JOB ITEM
Report how many lines of the entries below contain the word "black", and nothing more.

(Scene content tallies)
'''
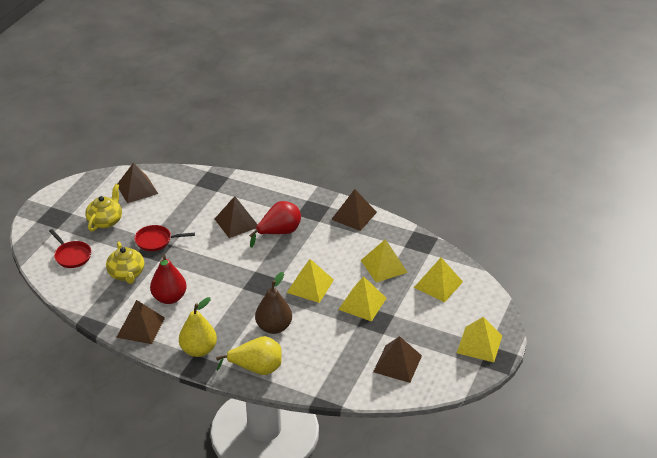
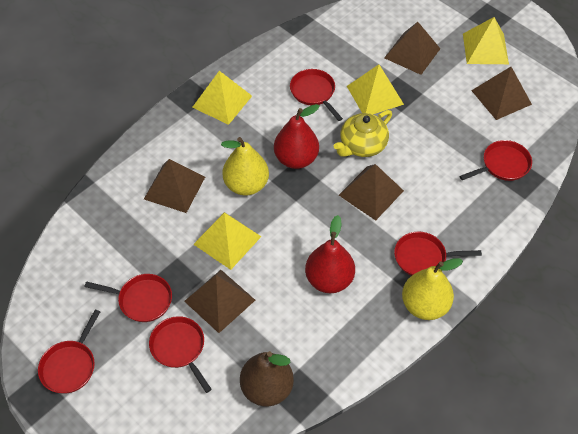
red pan: 2 -> 6
yellow pyramid: 5 -> 4
yellow teapot: 2 -> 1

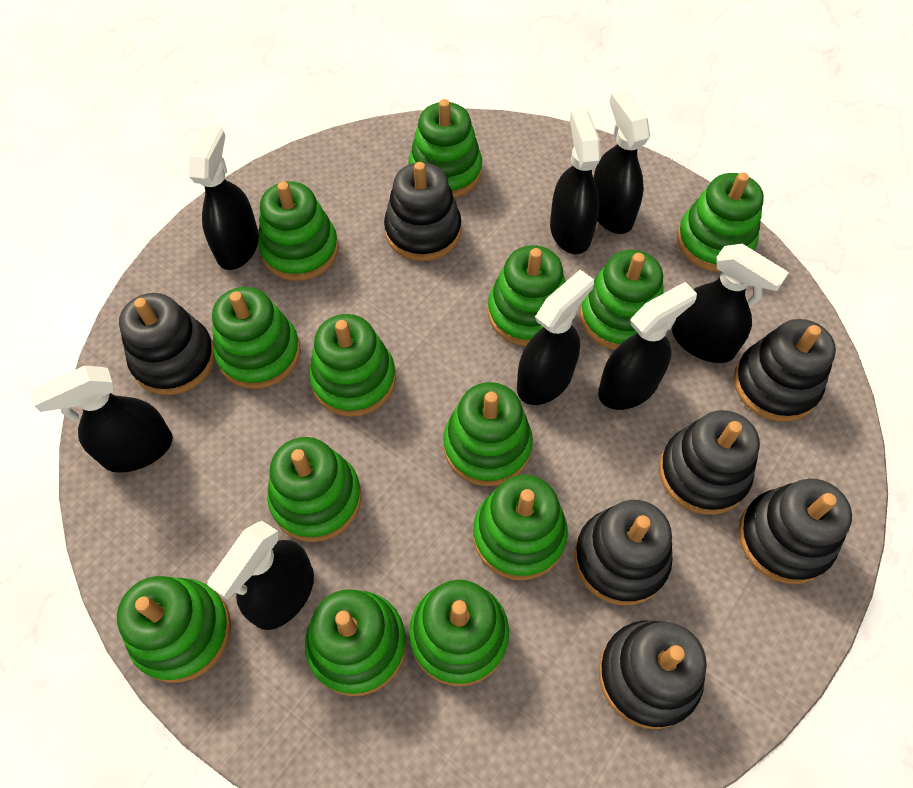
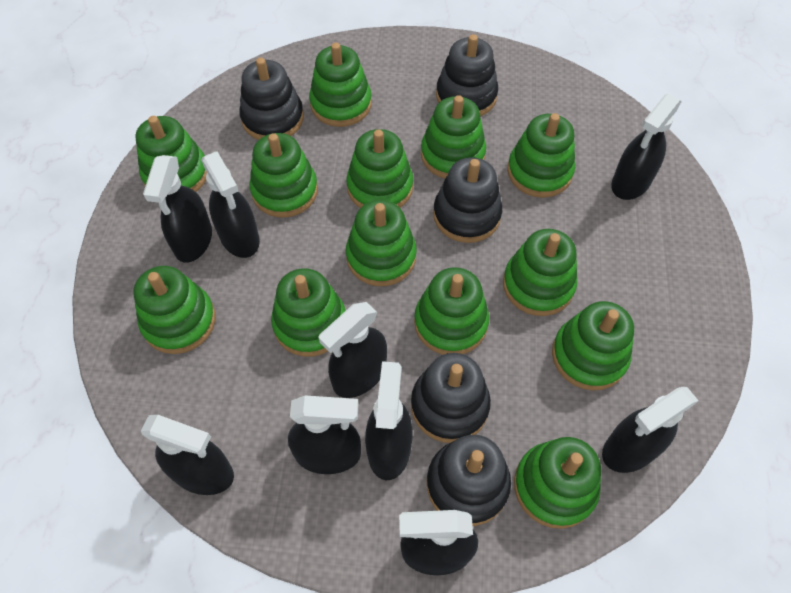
black spray bottle: 8 -> 9
black stacking toy: 7 -> 5

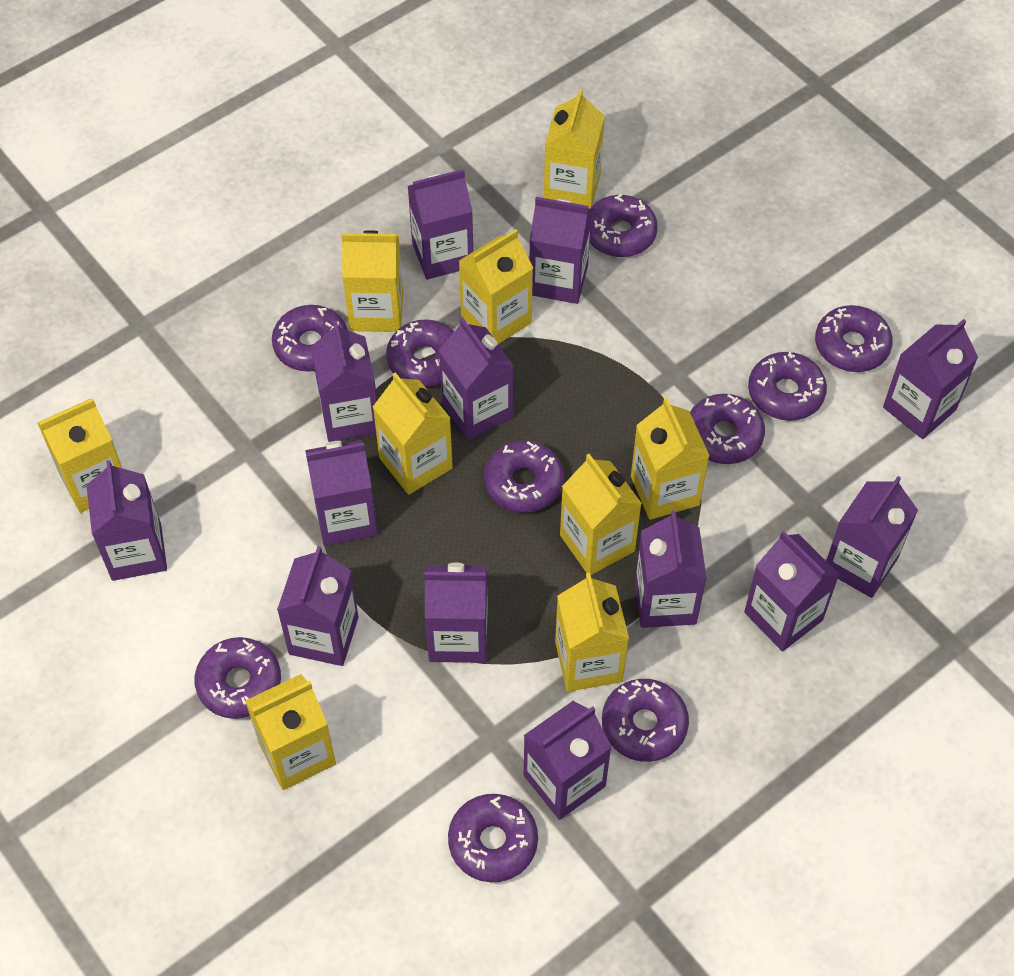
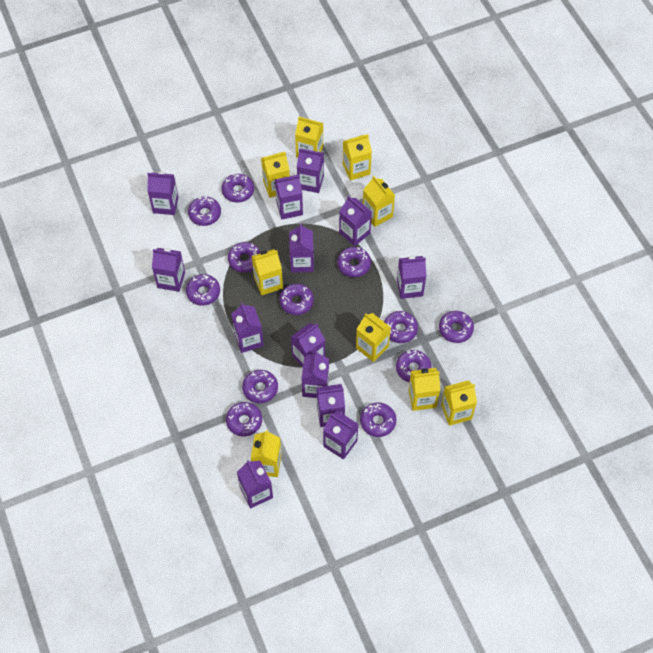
purple donut: 10 -> 12

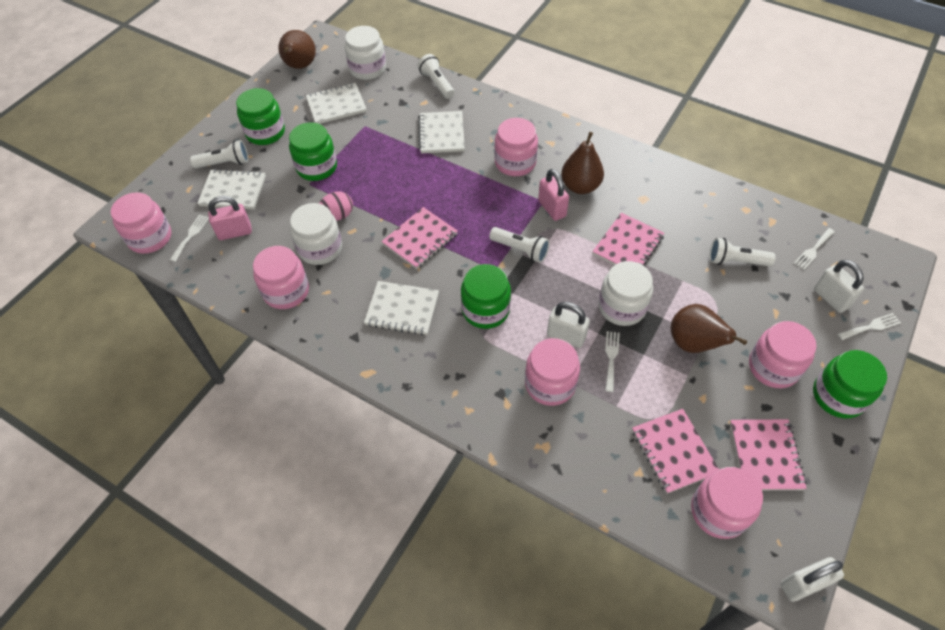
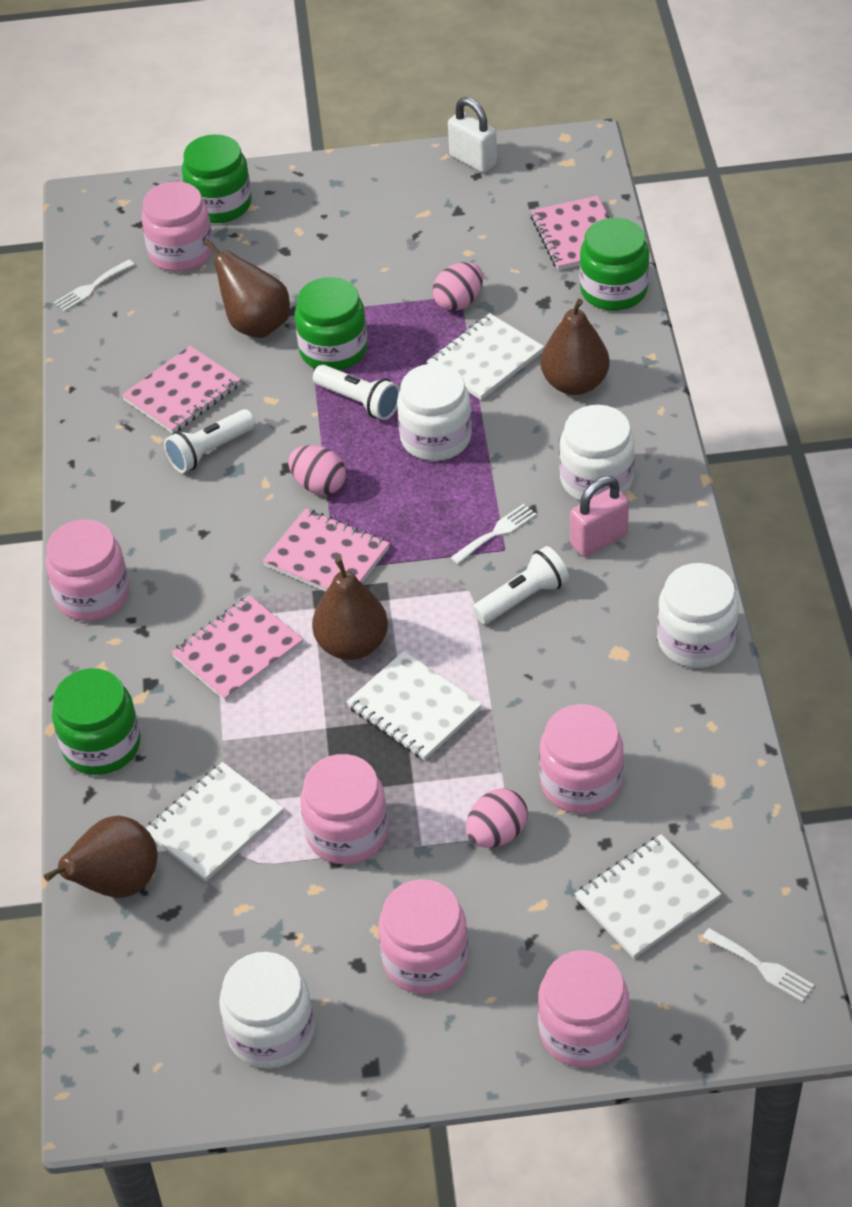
brown pear: 3 -> 4
pink egg: 1 -> 3
pink padlock: 2 -> 1
white flashlight: 4 -> 3
white fork: 4 -> 3
white jar: 3 -> 4
white padlock: 3 -> 1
'''
RESPONSE
2